• [Exercise] Look below for the lines from the one with "(424, 436) = (194, 308): pink" to the one with "camera: 145 degrees left, 10 degrees down", and copy exactly those lines, both ends included.

[Material to process Boundary: Start]

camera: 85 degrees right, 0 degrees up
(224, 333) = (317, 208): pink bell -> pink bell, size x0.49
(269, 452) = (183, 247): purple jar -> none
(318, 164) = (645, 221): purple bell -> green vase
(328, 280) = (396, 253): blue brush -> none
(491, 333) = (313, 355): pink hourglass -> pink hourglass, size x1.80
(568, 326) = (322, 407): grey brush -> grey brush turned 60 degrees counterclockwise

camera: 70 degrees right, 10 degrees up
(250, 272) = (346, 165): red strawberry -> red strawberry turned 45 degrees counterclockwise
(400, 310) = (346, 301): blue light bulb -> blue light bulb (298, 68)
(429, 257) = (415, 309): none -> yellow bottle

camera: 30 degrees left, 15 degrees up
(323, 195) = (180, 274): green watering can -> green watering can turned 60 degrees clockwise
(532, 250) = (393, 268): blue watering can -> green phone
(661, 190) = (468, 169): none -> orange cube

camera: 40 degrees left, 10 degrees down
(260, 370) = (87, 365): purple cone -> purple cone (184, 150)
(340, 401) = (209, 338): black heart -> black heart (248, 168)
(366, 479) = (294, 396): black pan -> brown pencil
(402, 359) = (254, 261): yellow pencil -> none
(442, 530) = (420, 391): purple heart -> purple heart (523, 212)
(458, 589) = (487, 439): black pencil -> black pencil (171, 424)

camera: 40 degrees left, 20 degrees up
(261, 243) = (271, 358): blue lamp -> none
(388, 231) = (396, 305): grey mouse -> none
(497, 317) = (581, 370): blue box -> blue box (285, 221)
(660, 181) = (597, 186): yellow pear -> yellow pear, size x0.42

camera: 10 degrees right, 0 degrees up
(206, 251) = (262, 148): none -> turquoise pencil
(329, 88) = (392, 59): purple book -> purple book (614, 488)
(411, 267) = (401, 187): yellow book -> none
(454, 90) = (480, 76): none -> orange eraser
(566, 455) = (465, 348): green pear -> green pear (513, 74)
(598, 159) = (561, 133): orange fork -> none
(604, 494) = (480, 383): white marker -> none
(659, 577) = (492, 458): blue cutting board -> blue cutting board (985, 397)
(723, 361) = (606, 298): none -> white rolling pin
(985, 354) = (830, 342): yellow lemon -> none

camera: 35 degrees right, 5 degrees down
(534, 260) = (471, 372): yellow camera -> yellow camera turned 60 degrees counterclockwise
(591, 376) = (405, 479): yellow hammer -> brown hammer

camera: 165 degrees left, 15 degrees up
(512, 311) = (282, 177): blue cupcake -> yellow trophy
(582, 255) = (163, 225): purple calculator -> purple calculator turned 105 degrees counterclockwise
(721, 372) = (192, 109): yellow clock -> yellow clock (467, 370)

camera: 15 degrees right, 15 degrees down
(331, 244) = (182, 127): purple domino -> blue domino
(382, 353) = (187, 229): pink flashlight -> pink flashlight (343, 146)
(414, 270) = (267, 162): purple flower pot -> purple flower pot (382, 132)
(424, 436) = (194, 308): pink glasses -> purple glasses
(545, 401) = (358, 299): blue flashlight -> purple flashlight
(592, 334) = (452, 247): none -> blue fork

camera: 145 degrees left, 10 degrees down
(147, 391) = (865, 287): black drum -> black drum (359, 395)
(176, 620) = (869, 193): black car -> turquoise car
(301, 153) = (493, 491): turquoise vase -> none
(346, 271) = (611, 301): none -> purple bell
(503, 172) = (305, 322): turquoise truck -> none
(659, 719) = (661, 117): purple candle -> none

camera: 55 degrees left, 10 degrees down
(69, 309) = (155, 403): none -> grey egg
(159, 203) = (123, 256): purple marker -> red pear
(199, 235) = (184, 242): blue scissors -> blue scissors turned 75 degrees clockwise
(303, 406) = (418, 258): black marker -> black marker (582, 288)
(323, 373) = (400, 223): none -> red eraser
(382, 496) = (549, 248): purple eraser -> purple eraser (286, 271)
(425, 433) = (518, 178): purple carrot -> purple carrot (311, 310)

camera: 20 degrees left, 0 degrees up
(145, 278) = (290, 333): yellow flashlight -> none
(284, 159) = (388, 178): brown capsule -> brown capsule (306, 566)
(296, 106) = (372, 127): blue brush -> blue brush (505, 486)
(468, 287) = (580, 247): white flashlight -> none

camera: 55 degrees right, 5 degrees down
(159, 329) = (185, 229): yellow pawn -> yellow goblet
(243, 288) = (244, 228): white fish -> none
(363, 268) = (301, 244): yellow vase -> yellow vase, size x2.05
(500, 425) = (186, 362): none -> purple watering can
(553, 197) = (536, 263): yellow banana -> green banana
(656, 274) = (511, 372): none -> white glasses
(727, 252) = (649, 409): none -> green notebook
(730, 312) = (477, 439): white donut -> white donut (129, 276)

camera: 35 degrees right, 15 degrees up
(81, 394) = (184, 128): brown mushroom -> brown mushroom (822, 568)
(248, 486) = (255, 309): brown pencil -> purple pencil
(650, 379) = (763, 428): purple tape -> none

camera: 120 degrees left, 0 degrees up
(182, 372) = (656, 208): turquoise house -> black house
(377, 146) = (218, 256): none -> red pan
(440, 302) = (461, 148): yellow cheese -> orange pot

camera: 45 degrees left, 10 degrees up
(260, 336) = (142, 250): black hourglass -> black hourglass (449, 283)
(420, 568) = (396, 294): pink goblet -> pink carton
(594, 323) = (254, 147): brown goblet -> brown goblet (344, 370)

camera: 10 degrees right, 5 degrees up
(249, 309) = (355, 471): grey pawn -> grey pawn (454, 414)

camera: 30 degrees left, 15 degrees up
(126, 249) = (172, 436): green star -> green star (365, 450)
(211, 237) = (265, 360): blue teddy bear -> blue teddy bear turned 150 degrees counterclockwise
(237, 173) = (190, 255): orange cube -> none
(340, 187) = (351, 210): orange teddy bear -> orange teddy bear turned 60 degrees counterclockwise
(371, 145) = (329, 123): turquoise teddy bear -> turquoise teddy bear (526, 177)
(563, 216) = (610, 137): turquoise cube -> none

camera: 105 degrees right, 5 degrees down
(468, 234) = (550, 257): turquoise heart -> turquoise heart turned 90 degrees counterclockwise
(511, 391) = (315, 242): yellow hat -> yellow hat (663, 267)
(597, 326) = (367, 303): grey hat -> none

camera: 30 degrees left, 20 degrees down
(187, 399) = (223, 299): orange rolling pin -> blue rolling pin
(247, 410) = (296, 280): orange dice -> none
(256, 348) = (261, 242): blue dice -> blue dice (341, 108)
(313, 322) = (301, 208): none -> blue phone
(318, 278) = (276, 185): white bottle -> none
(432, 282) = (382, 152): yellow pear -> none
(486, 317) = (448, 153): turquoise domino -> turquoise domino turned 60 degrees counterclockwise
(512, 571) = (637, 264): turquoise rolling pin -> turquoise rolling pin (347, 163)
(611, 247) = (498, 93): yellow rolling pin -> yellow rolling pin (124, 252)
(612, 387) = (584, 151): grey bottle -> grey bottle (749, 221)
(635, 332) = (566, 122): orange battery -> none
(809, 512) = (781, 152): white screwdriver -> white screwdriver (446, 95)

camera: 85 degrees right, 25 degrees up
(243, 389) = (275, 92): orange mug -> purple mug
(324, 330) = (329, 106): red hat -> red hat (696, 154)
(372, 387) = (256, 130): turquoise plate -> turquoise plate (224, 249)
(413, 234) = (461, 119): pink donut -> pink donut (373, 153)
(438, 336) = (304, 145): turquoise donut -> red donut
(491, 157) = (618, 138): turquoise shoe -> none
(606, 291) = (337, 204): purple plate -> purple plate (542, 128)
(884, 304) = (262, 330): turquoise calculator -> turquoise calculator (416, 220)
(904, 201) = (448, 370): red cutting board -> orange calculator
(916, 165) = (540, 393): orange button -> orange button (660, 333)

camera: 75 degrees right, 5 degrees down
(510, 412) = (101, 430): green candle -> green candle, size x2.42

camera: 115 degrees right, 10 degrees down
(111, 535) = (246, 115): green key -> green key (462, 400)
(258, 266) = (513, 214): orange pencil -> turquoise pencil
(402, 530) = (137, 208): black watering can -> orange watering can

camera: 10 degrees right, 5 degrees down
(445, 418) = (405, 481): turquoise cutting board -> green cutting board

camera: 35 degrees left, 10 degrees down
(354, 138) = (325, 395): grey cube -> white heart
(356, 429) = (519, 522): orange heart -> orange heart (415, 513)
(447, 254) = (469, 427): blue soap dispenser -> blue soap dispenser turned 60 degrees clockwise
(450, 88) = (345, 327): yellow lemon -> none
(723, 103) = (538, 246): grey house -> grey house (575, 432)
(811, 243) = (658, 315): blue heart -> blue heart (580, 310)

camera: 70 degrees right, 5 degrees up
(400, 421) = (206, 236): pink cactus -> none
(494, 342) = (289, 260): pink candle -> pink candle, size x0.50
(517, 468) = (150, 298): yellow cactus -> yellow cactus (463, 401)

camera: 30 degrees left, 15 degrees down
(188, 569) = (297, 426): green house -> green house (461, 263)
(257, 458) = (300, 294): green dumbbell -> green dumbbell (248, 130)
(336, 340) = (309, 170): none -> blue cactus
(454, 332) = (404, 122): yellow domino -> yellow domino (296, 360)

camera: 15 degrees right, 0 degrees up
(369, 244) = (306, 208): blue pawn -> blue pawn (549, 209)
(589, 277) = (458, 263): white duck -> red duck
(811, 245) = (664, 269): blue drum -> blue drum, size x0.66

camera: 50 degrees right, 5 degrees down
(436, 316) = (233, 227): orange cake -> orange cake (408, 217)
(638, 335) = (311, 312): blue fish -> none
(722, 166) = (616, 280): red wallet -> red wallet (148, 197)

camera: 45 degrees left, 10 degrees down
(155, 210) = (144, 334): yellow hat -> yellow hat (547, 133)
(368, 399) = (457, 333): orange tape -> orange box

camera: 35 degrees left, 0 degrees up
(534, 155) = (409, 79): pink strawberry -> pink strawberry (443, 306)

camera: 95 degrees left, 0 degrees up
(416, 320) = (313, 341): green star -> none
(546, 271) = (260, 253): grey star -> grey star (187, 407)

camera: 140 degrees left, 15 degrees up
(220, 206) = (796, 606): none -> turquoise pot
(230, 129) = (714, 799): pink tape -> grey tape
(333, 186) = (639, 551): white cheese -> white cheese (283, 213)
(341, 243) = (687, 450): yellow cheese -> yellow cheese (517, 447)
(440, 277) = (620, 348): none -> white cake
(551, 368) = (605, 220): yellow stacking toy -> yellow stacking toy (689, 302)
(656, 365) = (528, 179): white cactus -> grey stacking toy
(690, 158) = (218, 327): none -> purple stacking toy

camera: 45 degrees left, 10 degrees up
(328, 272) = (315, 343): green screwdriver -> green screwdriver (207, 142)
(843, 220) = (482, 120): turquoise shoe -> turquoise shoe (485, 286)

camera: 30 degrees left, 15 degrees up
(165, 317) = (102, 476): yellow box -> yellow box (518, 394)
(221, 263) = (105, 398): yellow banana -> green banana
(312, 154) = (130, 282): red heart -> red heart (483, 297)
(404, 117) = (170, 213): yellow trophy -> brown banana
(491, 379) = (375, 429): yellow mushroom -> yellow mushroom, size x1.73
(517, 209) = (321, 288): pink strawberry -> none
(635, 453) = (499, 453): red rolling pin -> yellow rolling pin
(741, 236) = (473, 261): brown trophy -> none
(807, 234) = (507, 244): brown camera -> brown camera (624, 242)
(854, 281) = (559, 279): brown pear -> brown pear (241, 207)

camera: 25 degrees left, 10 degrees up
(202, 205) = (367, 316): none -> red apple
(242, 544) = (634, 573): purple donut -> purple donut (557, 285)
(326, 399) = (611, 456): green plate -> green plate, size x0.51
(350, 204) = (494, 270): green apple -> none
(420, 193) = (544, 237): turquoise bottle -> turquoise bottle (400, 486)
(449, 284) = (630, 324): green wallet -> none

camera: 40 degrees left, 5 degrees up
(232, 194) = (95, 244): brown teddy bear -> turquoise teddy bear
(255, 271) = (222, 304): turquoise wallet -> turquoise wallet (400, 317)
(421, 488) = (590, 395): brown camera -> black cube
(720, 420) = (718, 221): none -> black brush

[Material to process Boundary: End]

• [Solution for this exercise]
(424, 436) = (194, 308): pink glasses -> purple glasses
(545, 401) = (358, 299): blue flashlight -> purple flashlight
(592, 334) = (452, 247): none -> blue fork

camera: 145 degrees left, 10 degrees down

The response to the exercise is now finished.